GIVEN DATA →
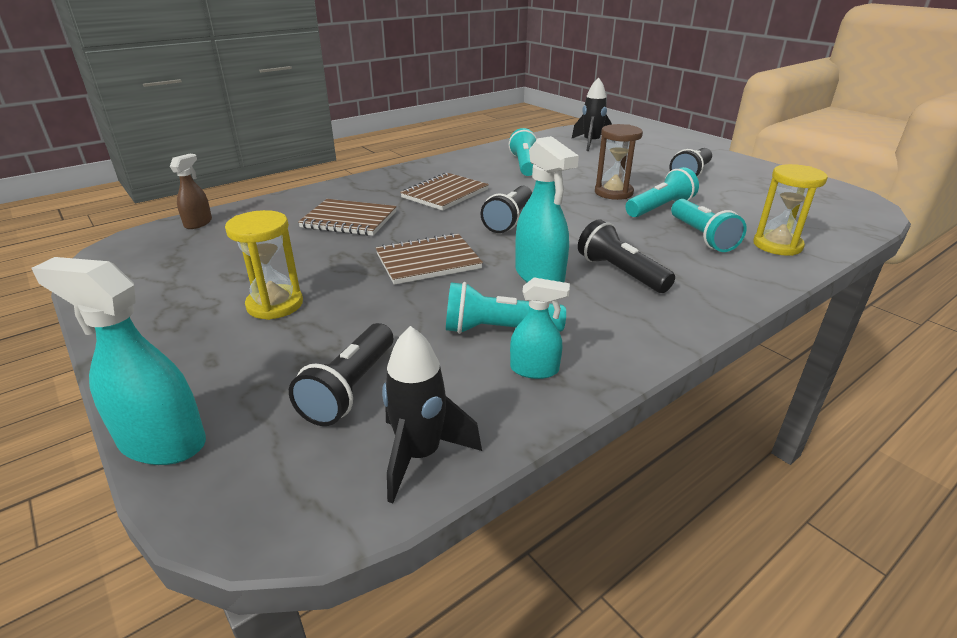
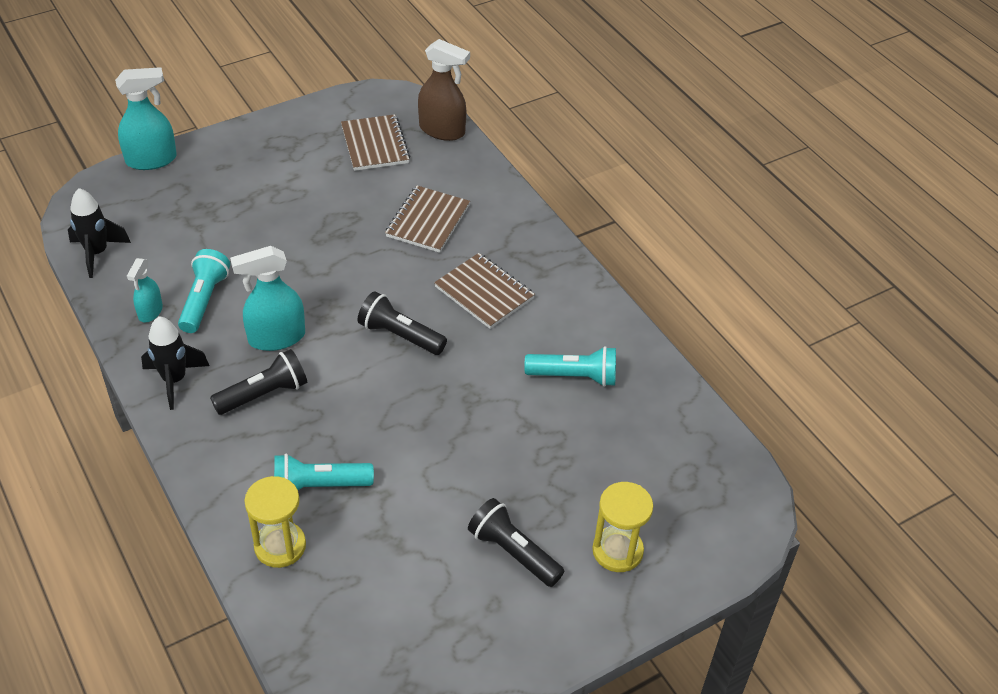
camera: 95 degrees right, 15 degrees up
(161, 442) = (151, 160): turquoise spray bottle -> turquoise spray bottle turned 45 degrees clockwise
(198, 223) = (442, 130): brown spray bottle -> brown spray bottle, size x1.70
(275, 305) = (281, 187): yellow hourglass -> yellow hourglass (617, 551)
(350, 388) = (167, 226): black flashlight -> none
(428, 261) = (325, 270): brown notebook -> brown notebook (375, 145)
(591, 143) = (667, 473): black rocket -> black rocket (174, 380)
(613, 192) = (460, 444): brown hourglass -> none
(660, 208) = (403, 475): turquoise flashlight -> none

DESCRIPTION OF THE TASK → Report only the number of lines that hold the string "flashlight" in this listing.

TASK RESULT → 2